> **ASSIGNMENT**
Only what runs from the line with "IR pin GND: GND -> none" to the final line of the records below should be given again, word for word.

> **SUPPLIED ENTRIES**
--- START ---
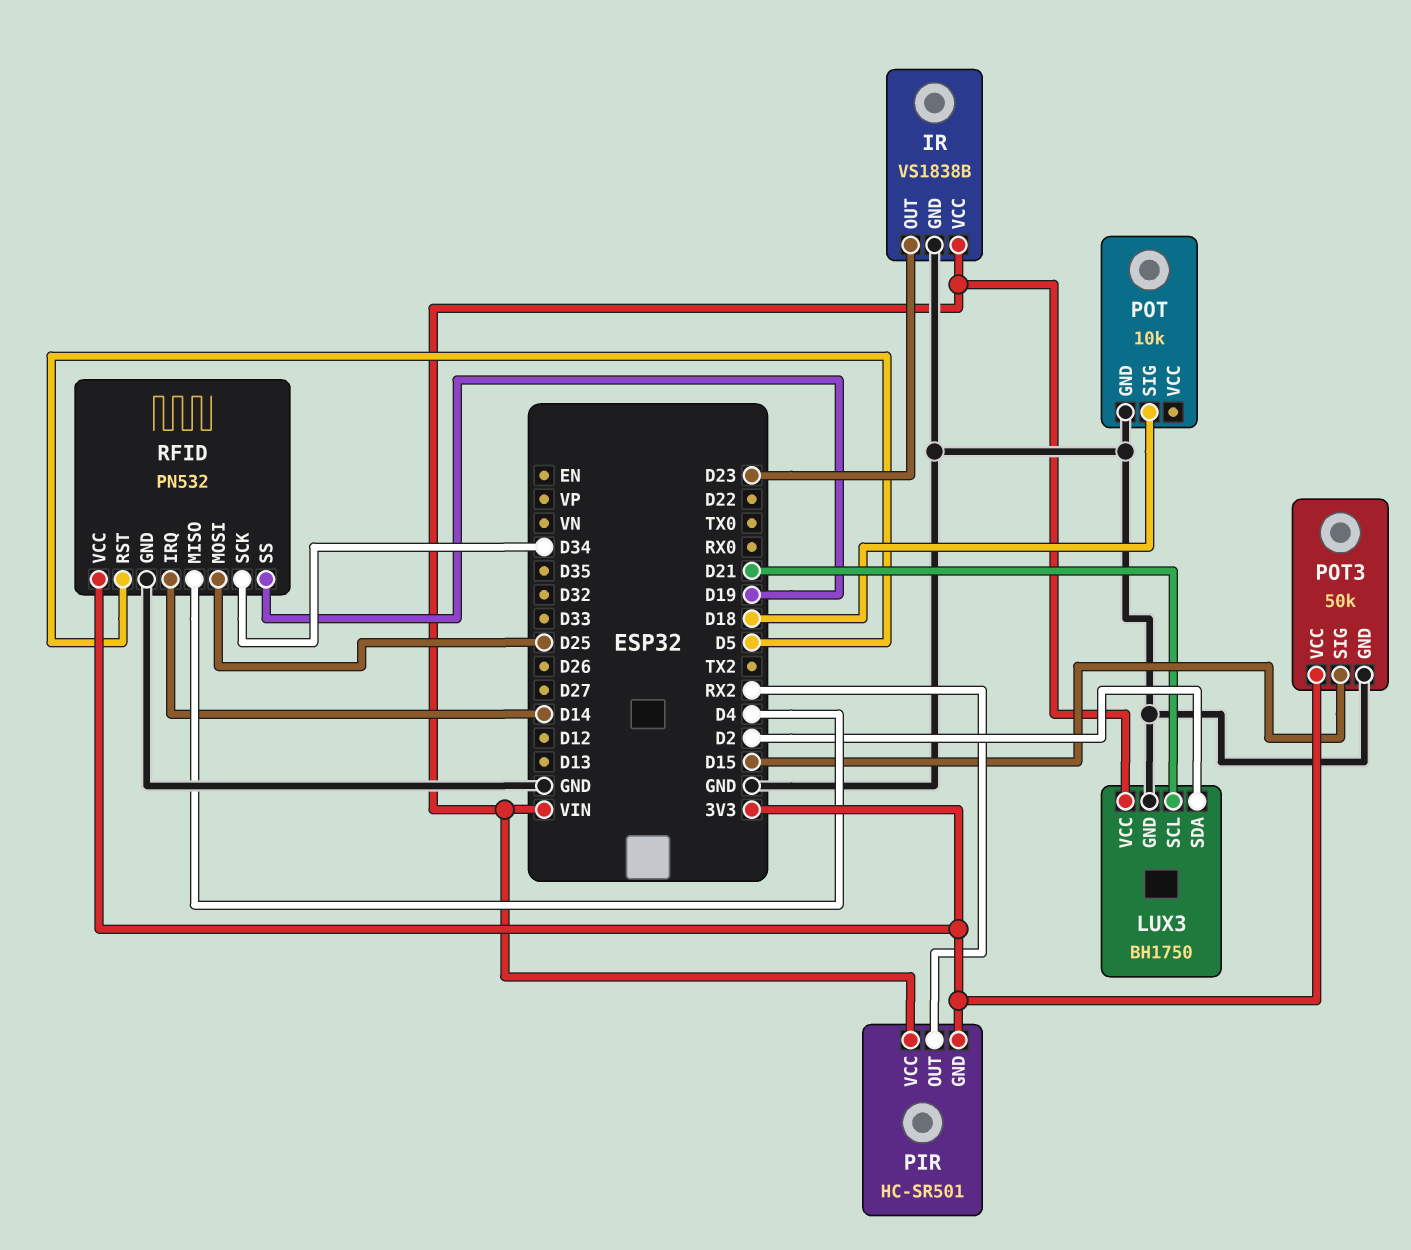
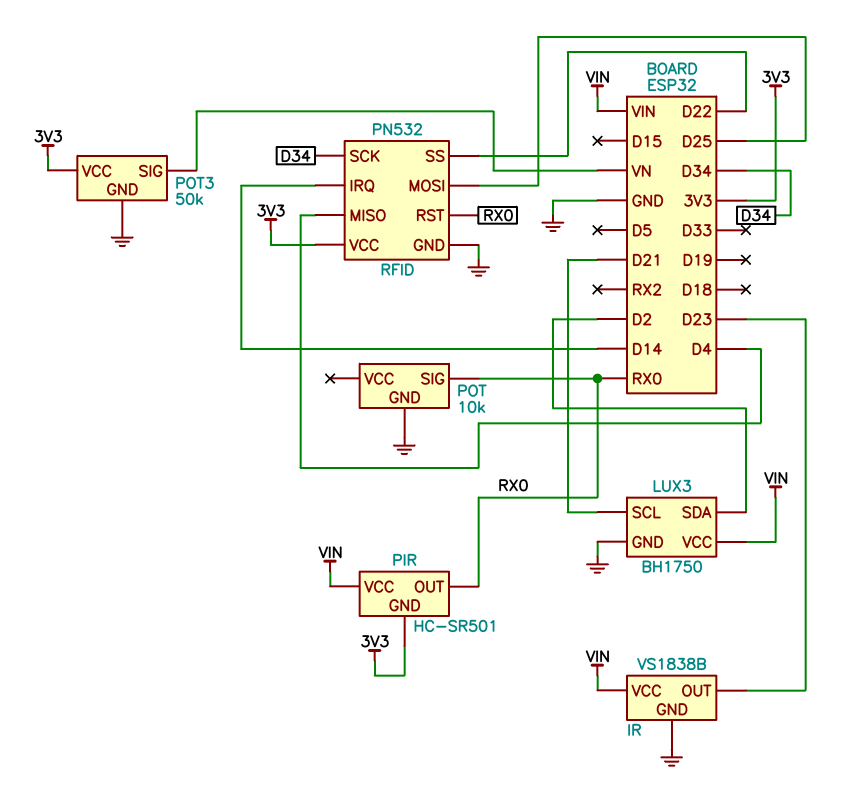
PIR pin OUT: RX2 -> RX0
POT pin SIG: D18 -> RX0
POT3 pin SIG: D15 -> VN
RFID pin RST: D5 -> RX0
RFID pin SS: D19 -> D22

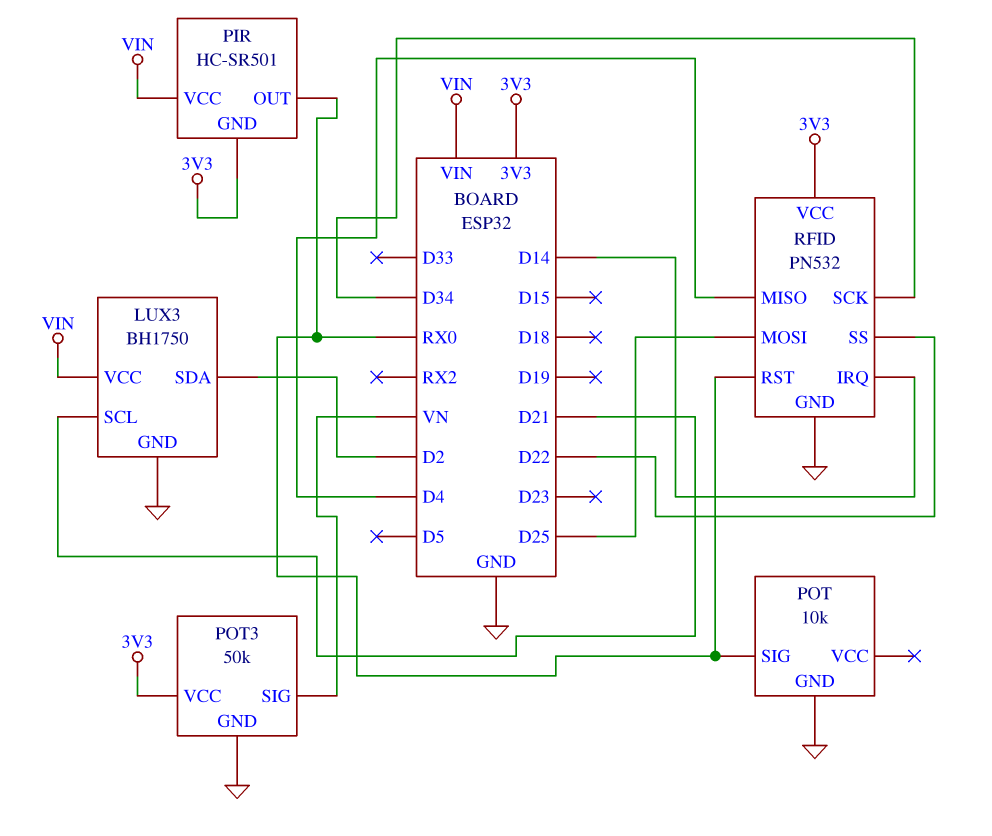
IR: VS1838B -> none
IR pin GND: GND -> none
IR pin OUT: D23 -> none
IR pin VCC: VIN -> none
--- END ---
> **RESPONSE AREA**
IR pin GND: GND -> none
IR pin OUT: D23 -> none
IR pin VCC: VIN -> none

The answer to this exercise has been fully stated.